*The records*
....................
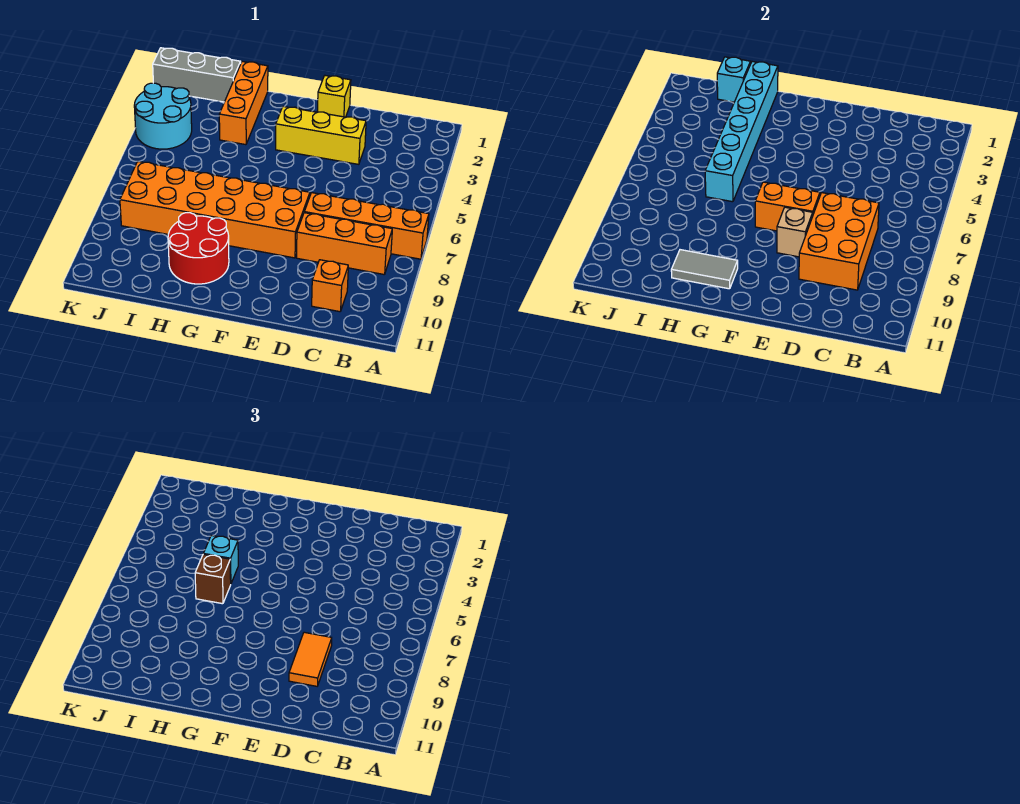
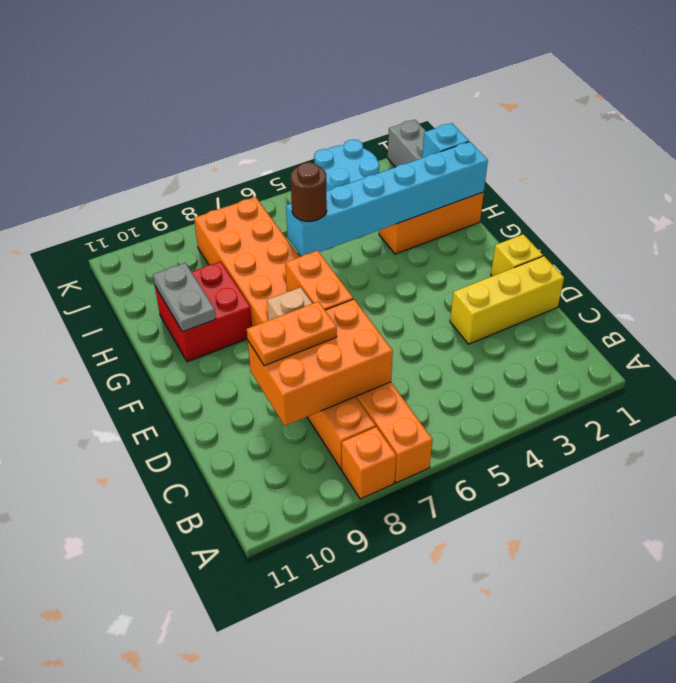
orange brick C10 level 1 -> orange brick A8 level 1
yellow brick D3:F3 level 1 -> yellow brick D1:D3 level 1
orange tile D8:D9 level 3 -> orange plate D8:D9 level 3
red round brick G9:H10 level 1 -> red brick G9:H10 level 1
grey tile G10:H10 level 2 -> grey plate G10:H10 level 2
cyan brick H5 level 3 -> none
brown brick H6 level 3 -> brown round brick H6 level 3

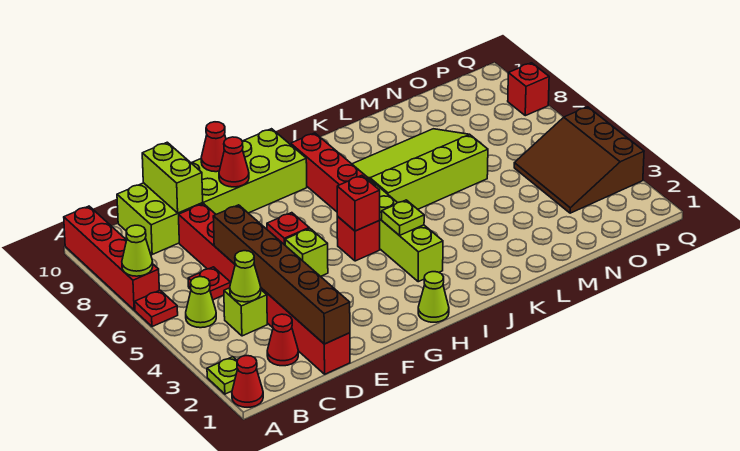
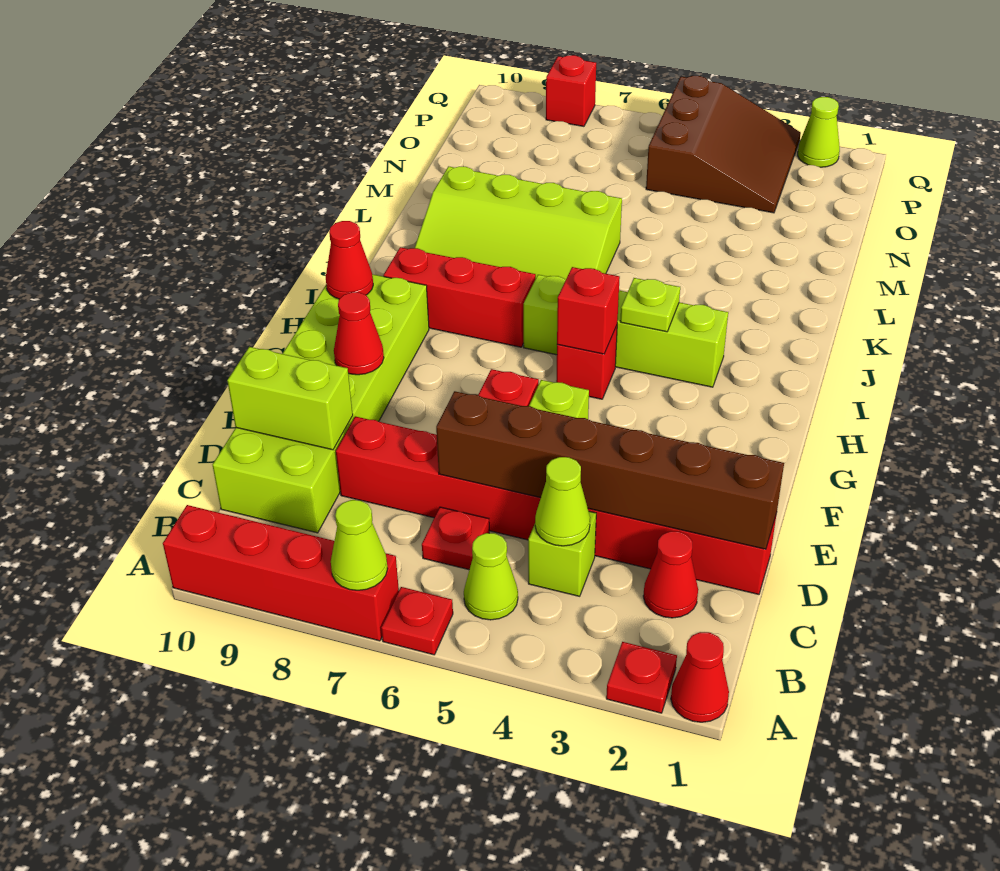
lime plate A2 level 1 -> red plate A2 level 1
red cone F10 level 2 -> red cone H10 level 2
lime cone H1 level 1 -> lime cone Q2 level 1
lime slope J6:M8 level 1 top 6 -> lime slope J6:L9 level 1 top L
brown slope O3:Q5 level 1 top Q -> brown slope O3:Q5 level 1 top 5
....................
*Assignment*
Repeat the listing exactly, minus its pictures.

*Response to this exercise*
orange brick C10 level 1 -> orange brick A8 level 1
yellow brick D3:F3 level 1 -> yellow brick D1:D3 level 1
orange tile D8:D9 level 3 -> orange plate D8:D9 level 3
red round brick G9:H10 level 1 -> red brick G9:H10 level 1
grey tile G10:H10 level 2 -> grey plate G10:H10 level 2
cyan brick H5 level 3 -> none
brown brick H6 level 3 -> brown round brick H6 level 3

lime plate A2 level 1 -> red plate A2 level 1
red cone F10 level 2 -> red cone H10 level 2
lime cone H1 level 1 -> lime cone Q2 level 1
lime slope J6:M8 level 1 top 6 -> lime slope J6:L9 level 1 top L
brown slope O3:Q5 level 1 top Q -> brown slope O3:Q5 level 1 top 5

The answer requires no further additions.